WORK ORDER
The expected output is an exact copy of the lines from the one containing "none -> cyan brick A6:A7 level 1" through the final line of the entries below, with no images.
(Beginning of INPUT DATA)
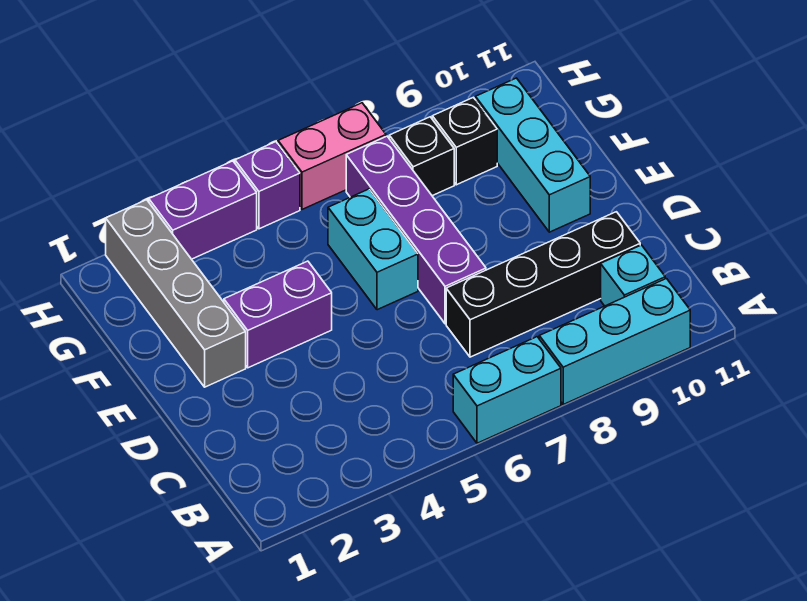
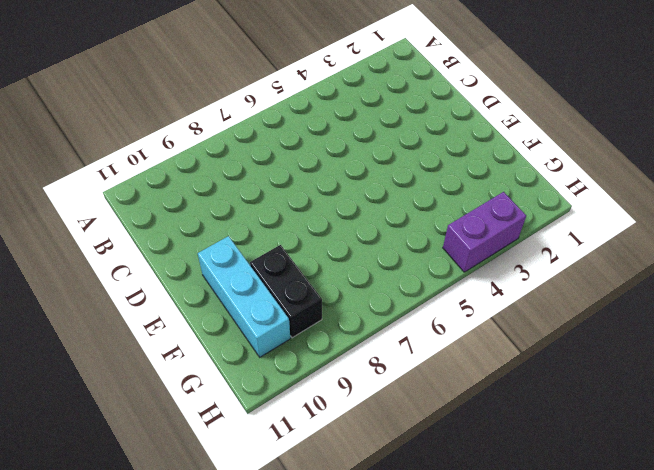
black brick F9:G9 level 1 -> black brick G9 level 1
none -> cyan brick A6:A7 level 1
none -> cyan brick A8:A10 level 1
none -> cyan brick B10 level 1

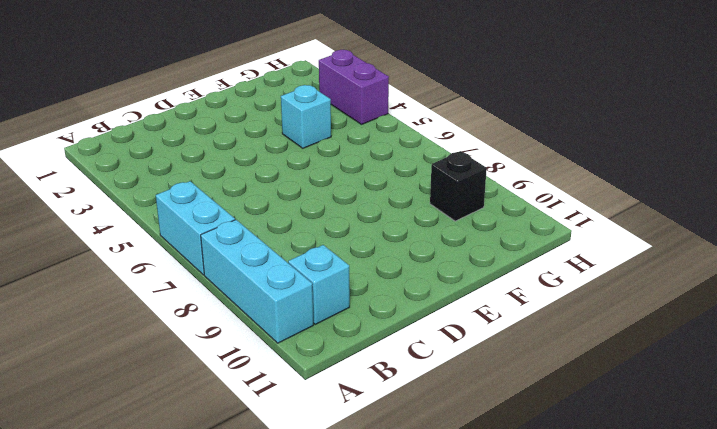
cyan brick F4 level 1 -> none
none -> black brick C7:C10 level 1
none -> purple brick D7:G7 level 1
none -> grey brick E2:H2 level 1

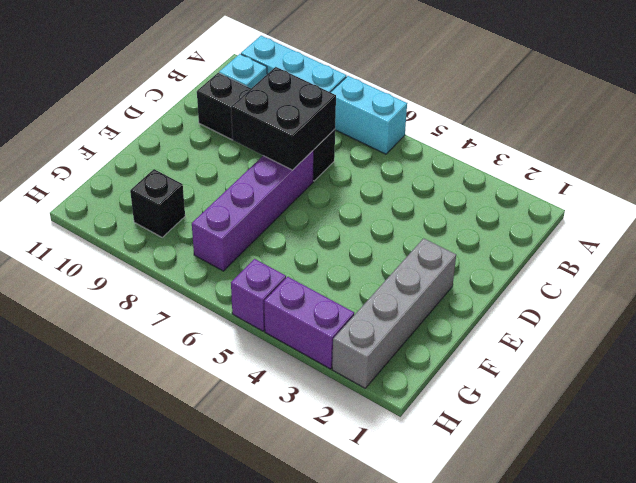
black brick C7:D8 level 2 -> none
none -> purple brick E3:E4 level 1
none -> cyan brick E6:F6 level 1
none -> cyan brick E10:G10 level 1

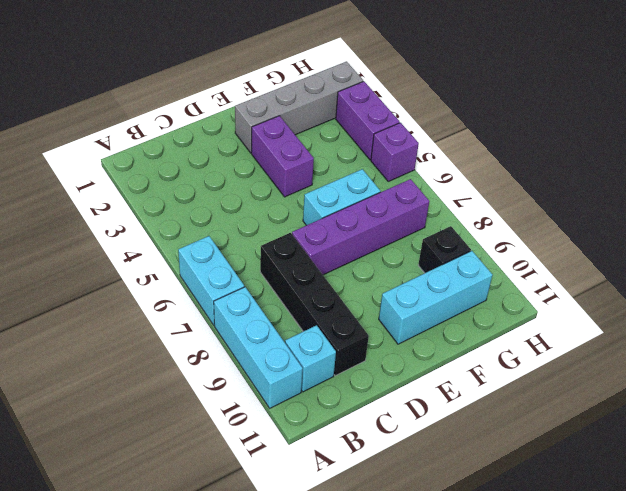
none -> black brick G8 level 1
none -> pink brick H6:H7 level 1

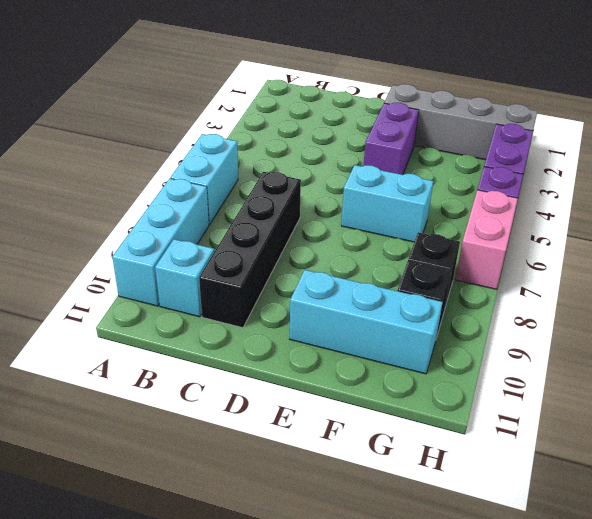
none -> purple brick D7:G7 level 1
(End of INPUT DATA)
TASK SOLUTION
none -> cyan brick A6:A7 level 1
none -> cyan brick A8:A10 level 1
none -> cyan brick B10 level 1

cyan brick F4 level 1 -> none
none -> black brick C7:C10 level 1
none -> purple brick D7:G7 level 1
none -> grey brick E2:H2 level 1

black brick C7:D8 level 2 -> none
none -> purple brick E3:E4 level 1
none -> cyan brick E6:F6 level 1
none -> cyan brick E10:G10 level 1

none -> black brick G8 level 1
none -> pink brick H6:H7 level 1

none -> purple brick D7:G7 level 1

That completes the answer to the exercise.